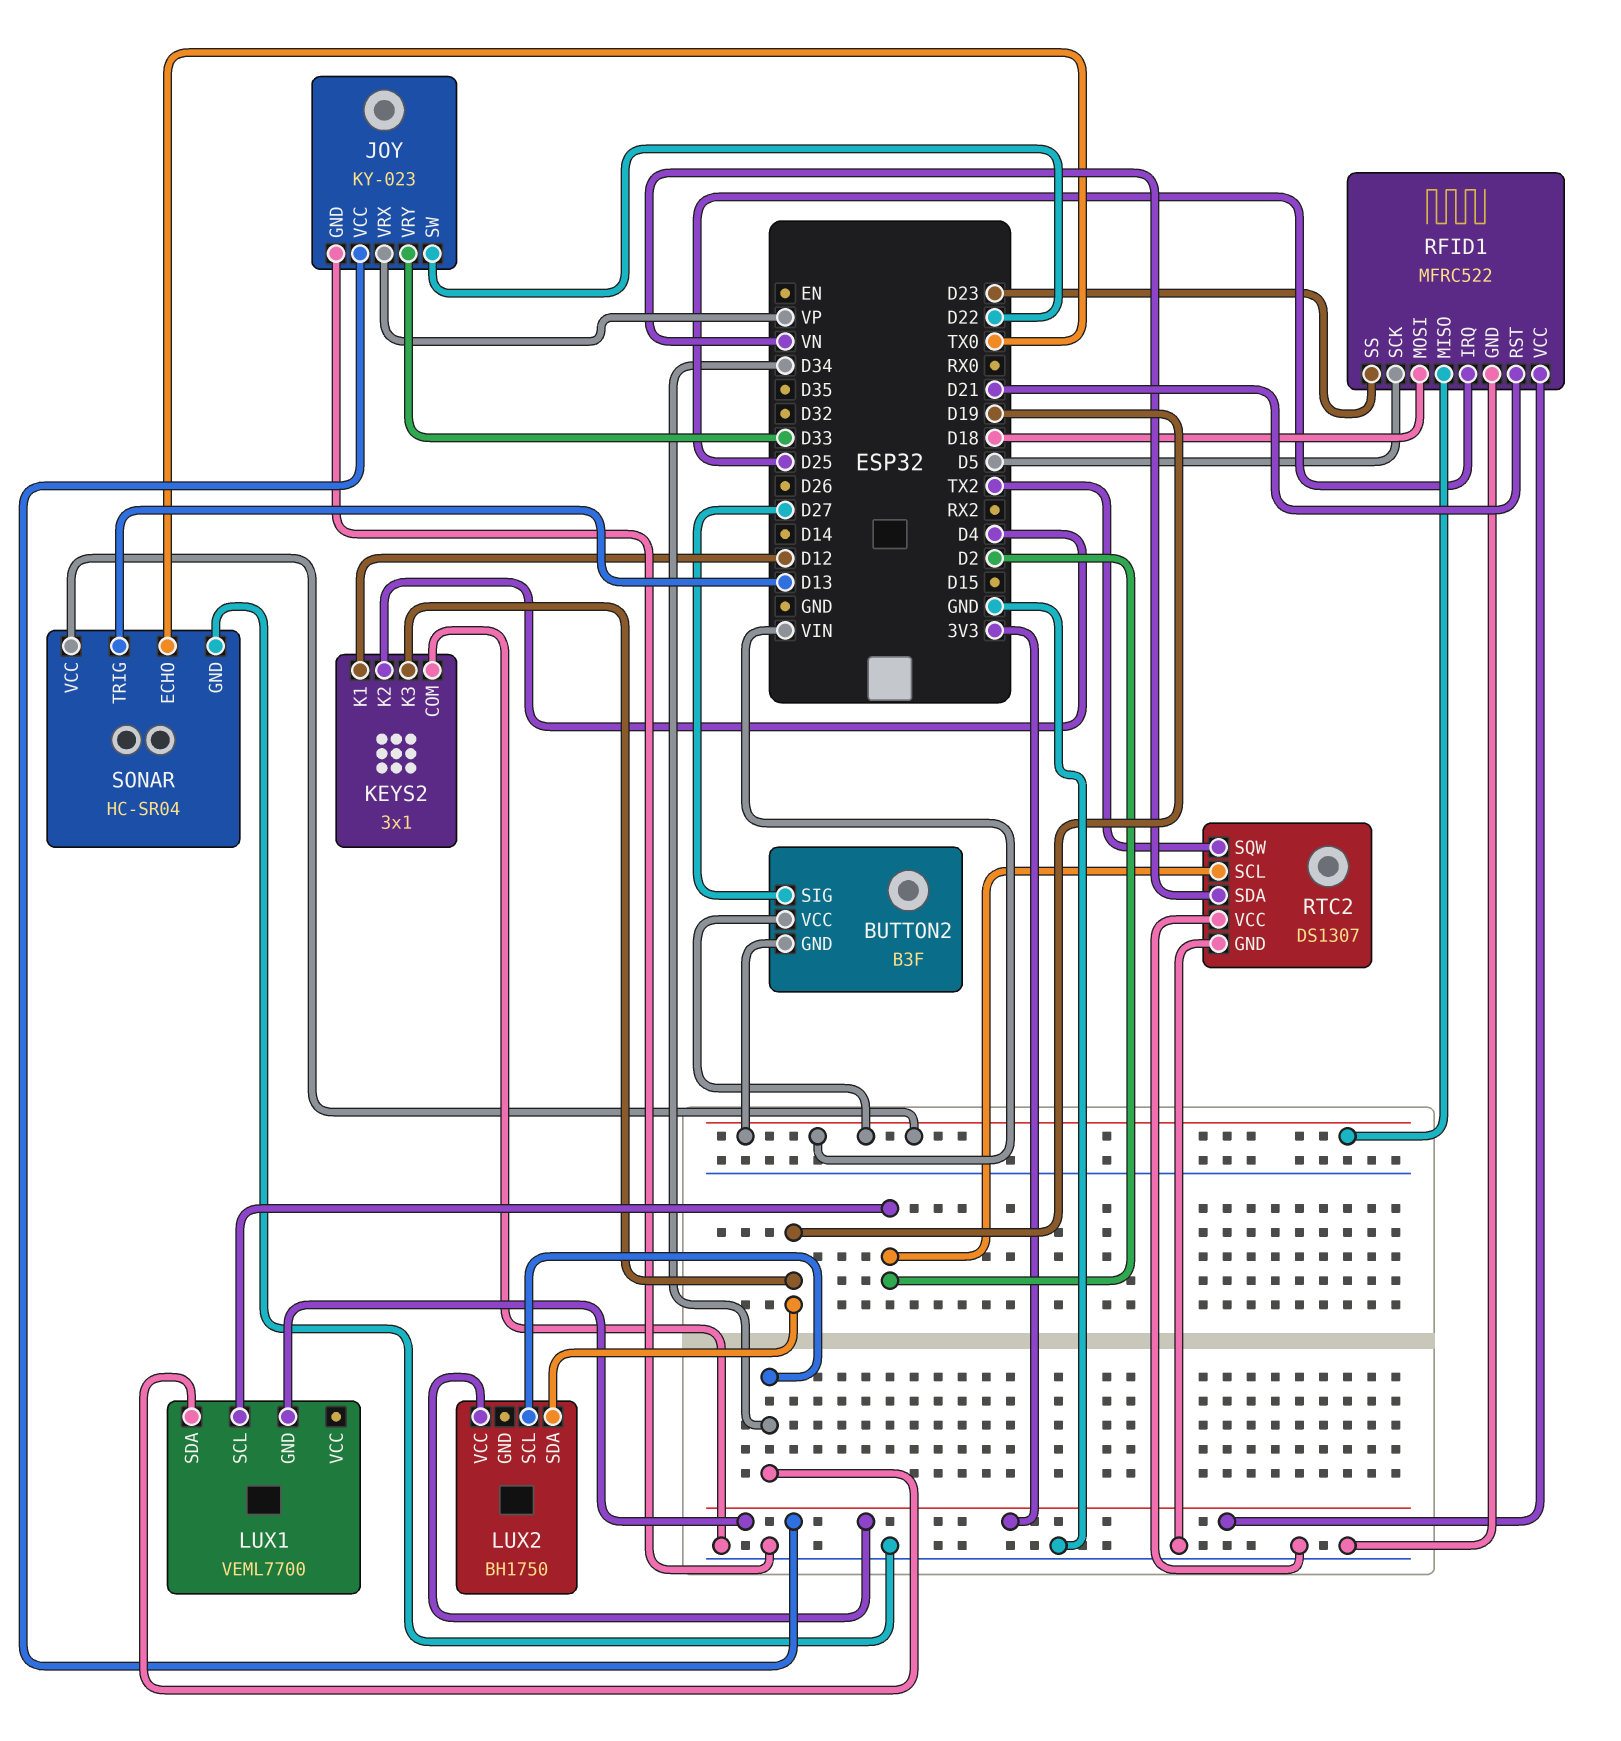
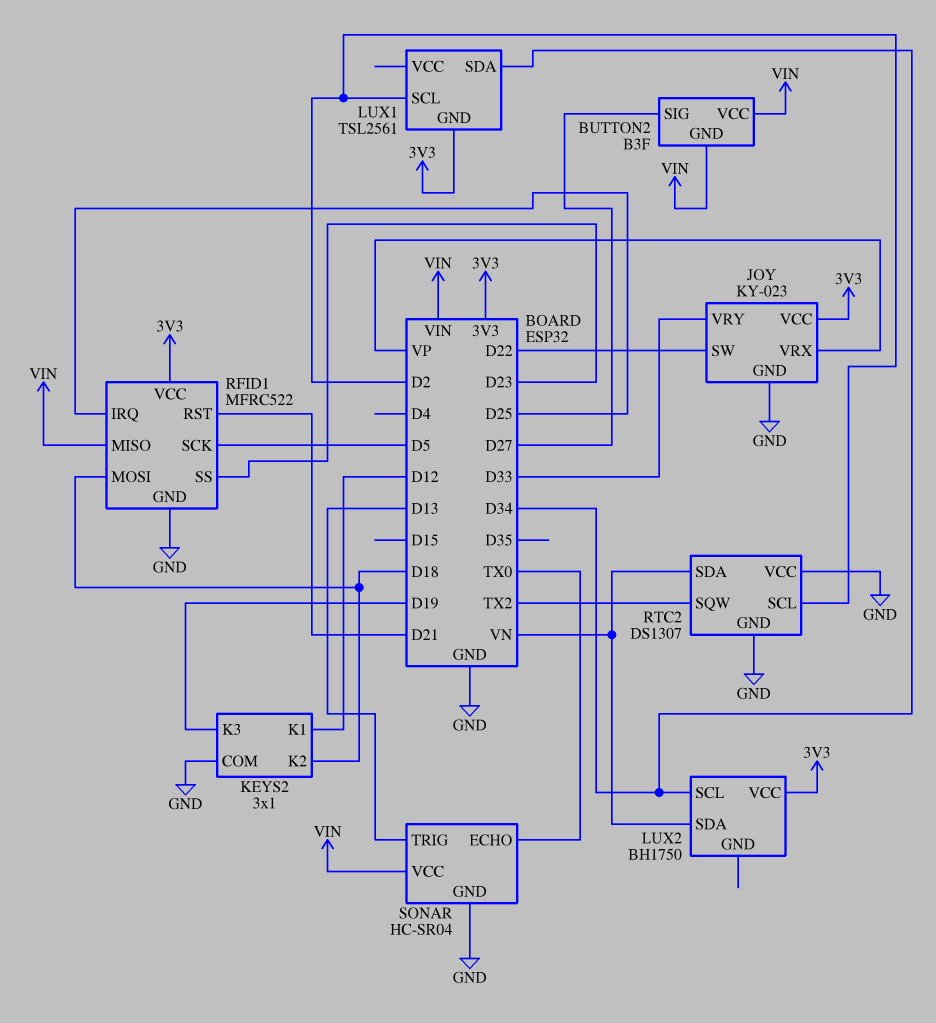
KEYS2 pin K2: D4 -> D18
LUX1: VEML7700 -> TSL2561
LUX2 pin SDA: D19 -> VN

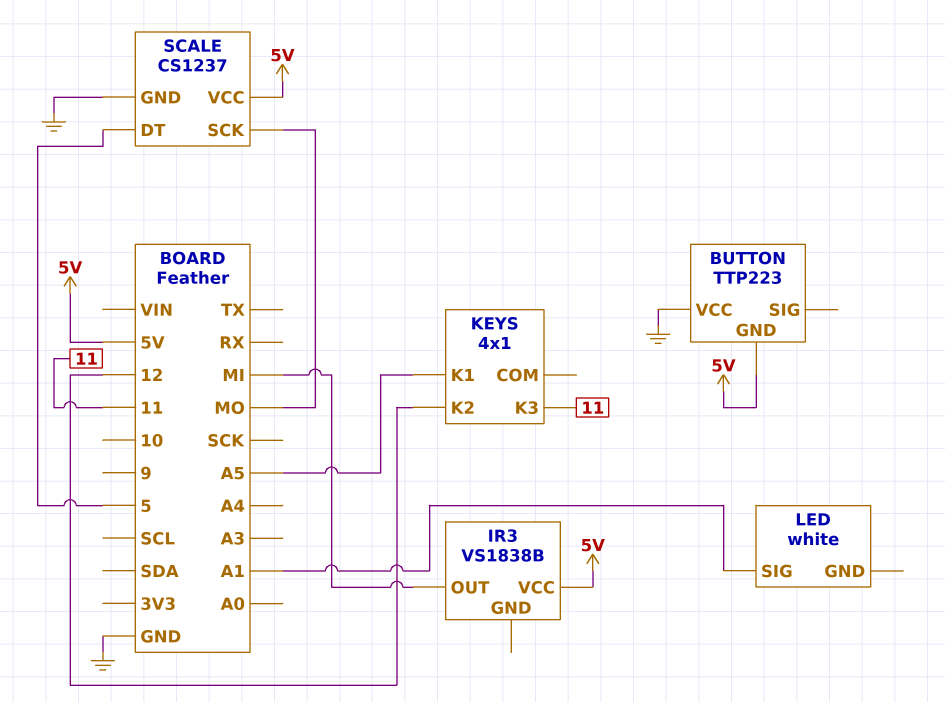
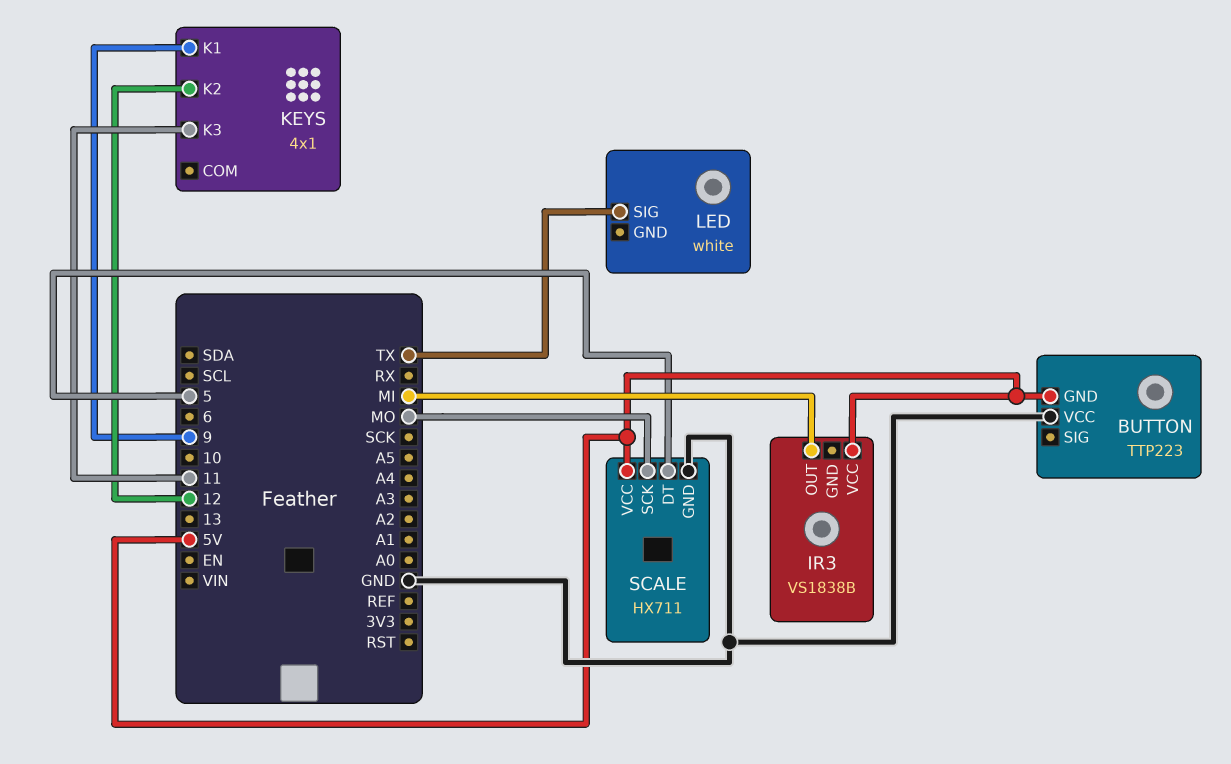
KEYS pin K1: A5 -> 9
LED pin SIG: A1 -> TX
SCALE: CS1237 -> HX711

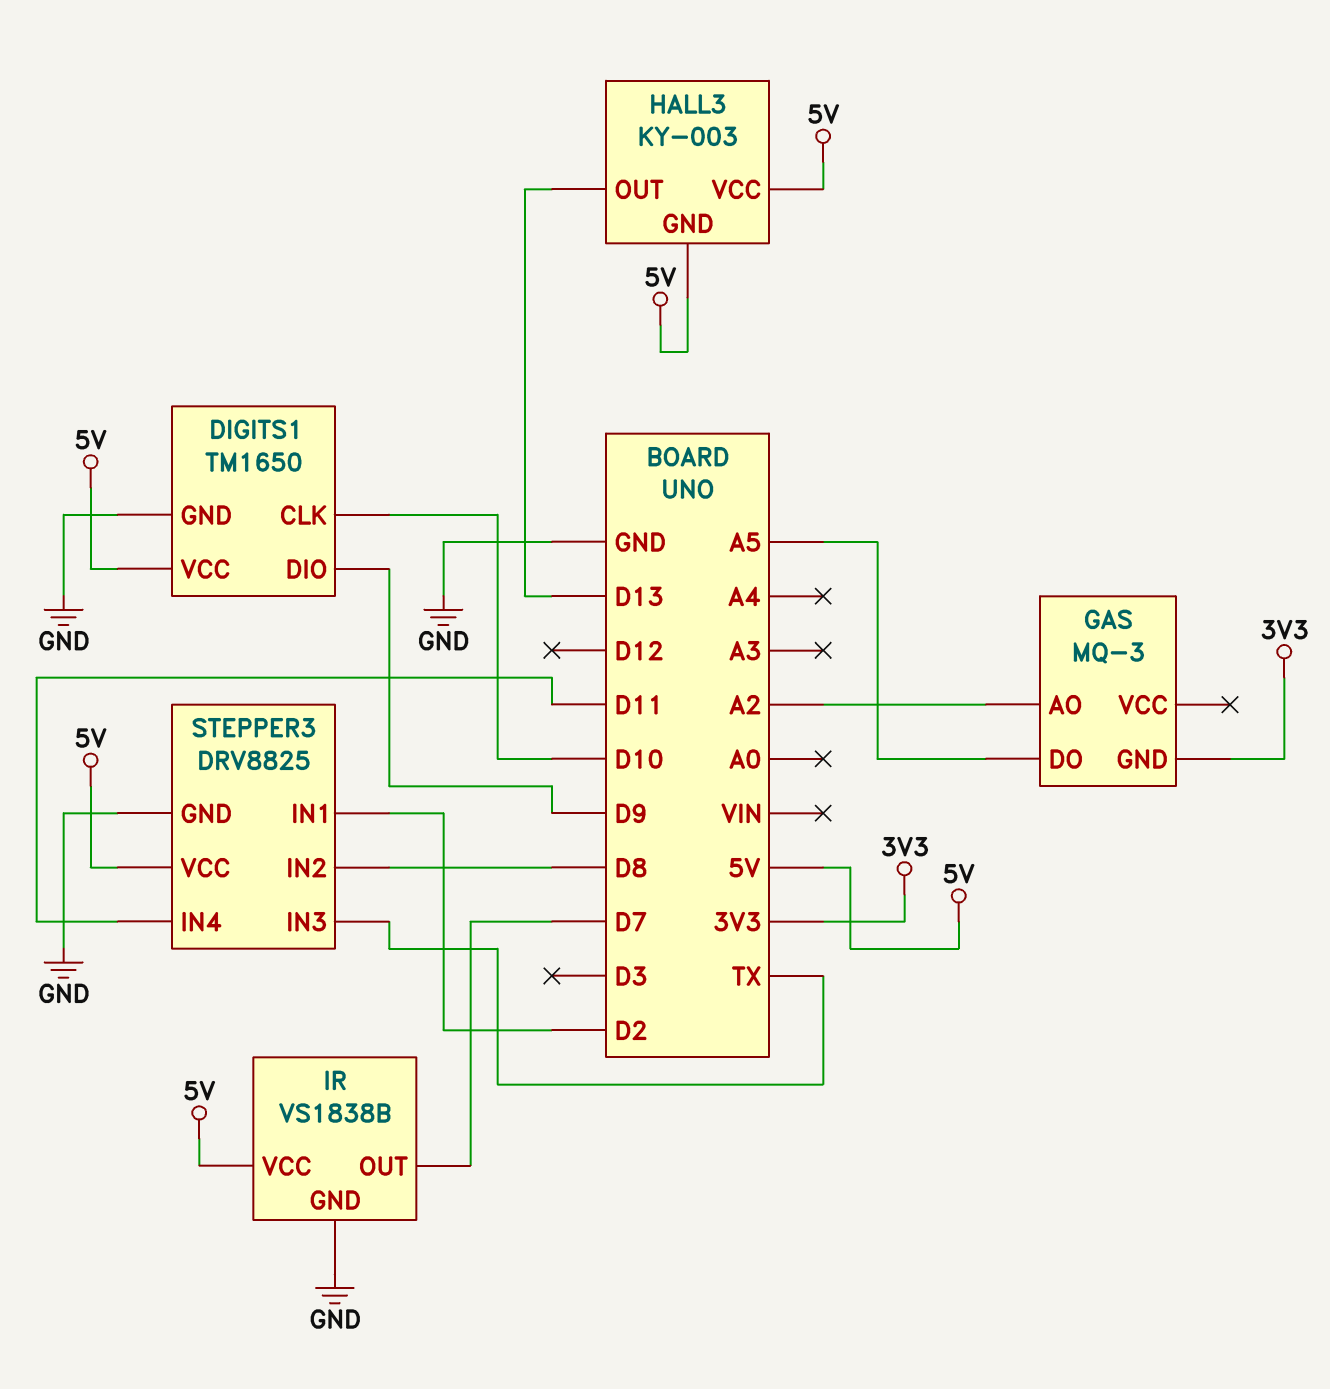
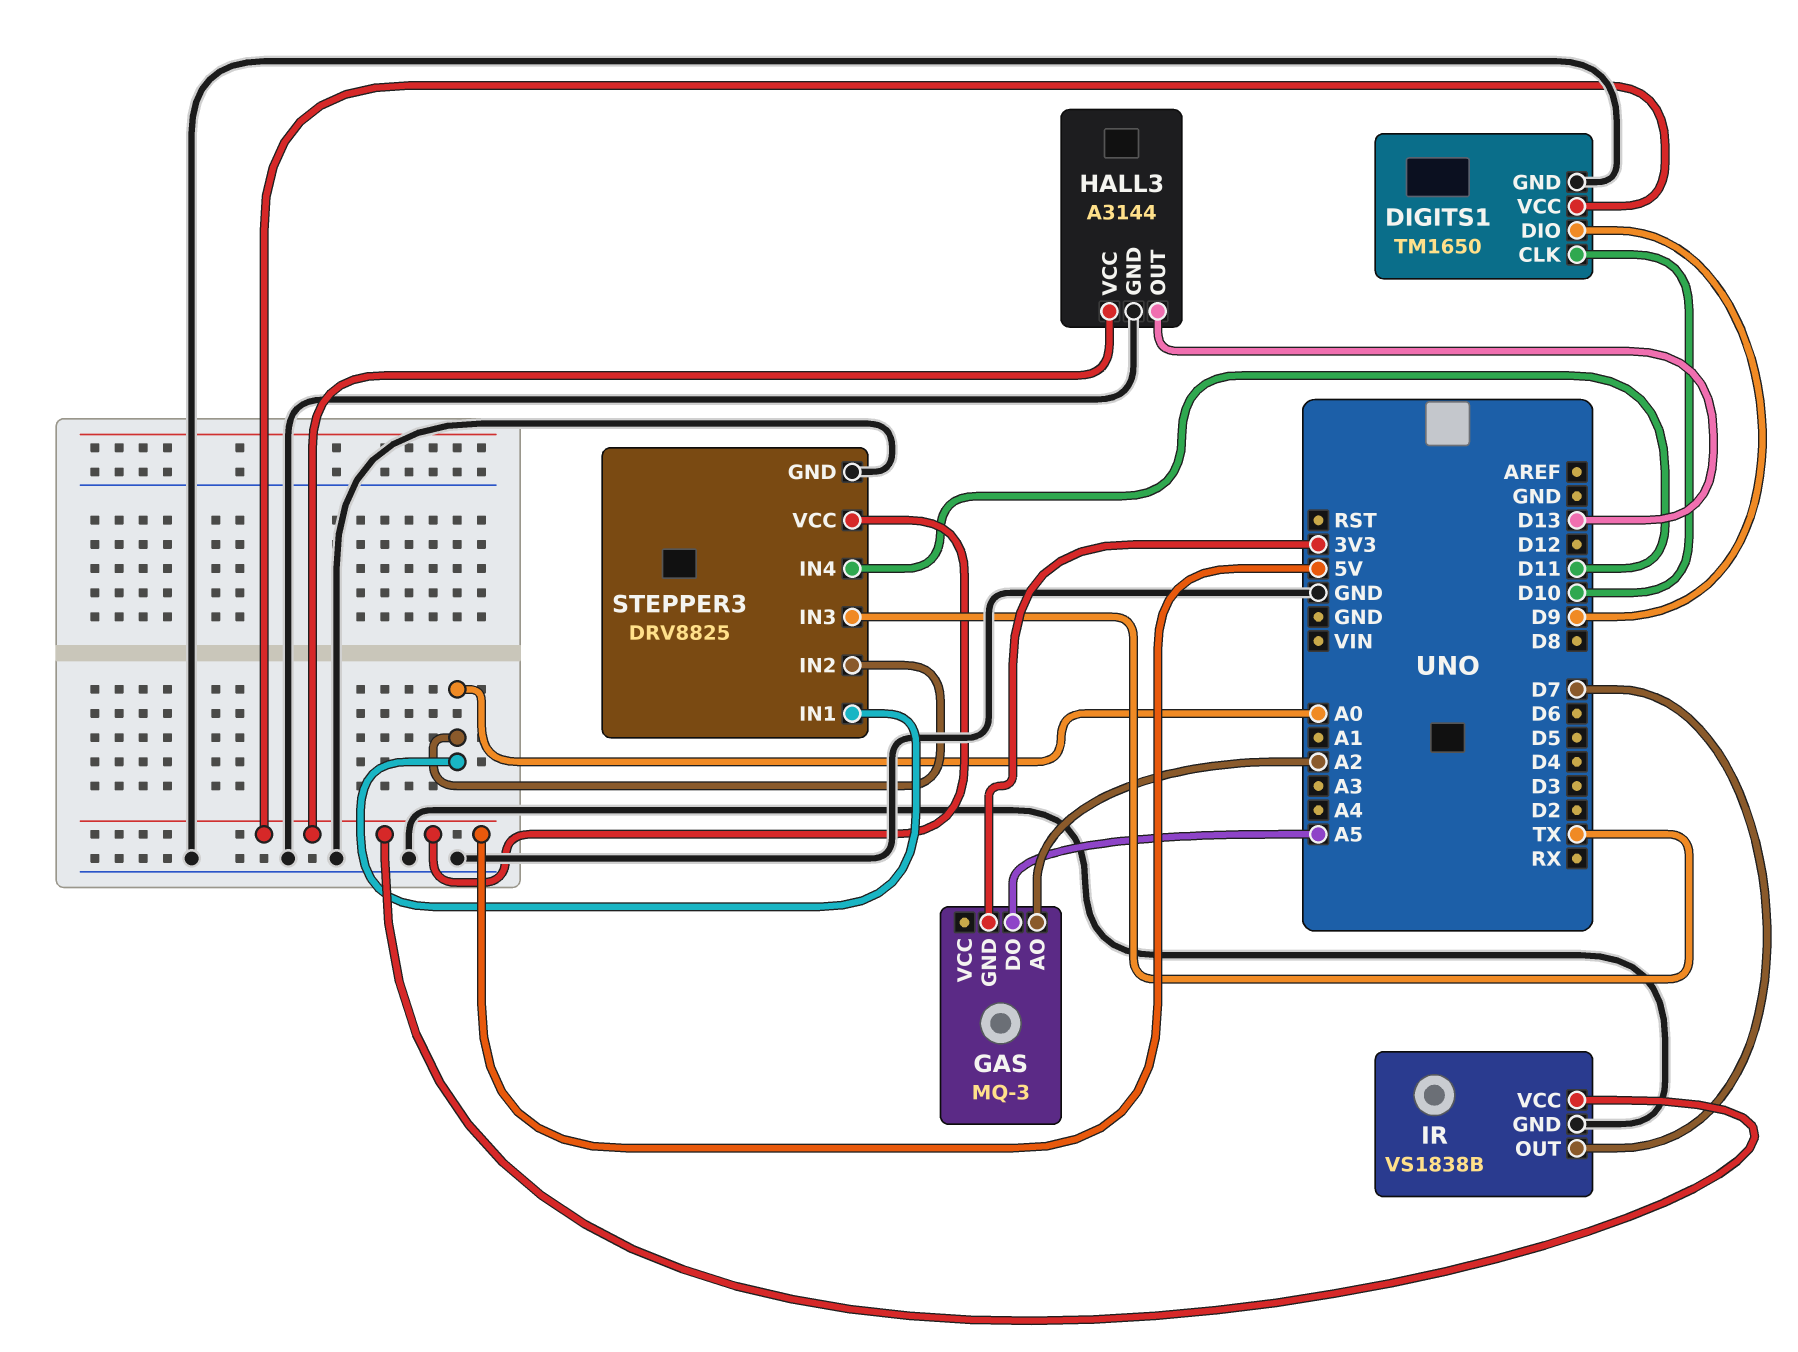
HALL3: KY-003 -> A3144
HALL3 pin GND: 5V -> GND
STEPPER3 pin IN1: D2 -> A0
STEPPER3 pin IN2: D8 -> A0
========================================
**Task objective**.
Copy out only the lines beginning at the line with "LED pin SIG: A1 -> TX" and ending at the last line of the entries. Keep them exact; drop pictures.

**Solution to this task**.
LED pin SIG: A1 -> TX
SCALE: CS1237 -> HX711

HALL3: KY-003 -> A3144
HALL3 pin GND: 5V -> GND
STEPPER3 pin IN1: D2 -> A0
STEPPER3 pin IN2: D8 -> A0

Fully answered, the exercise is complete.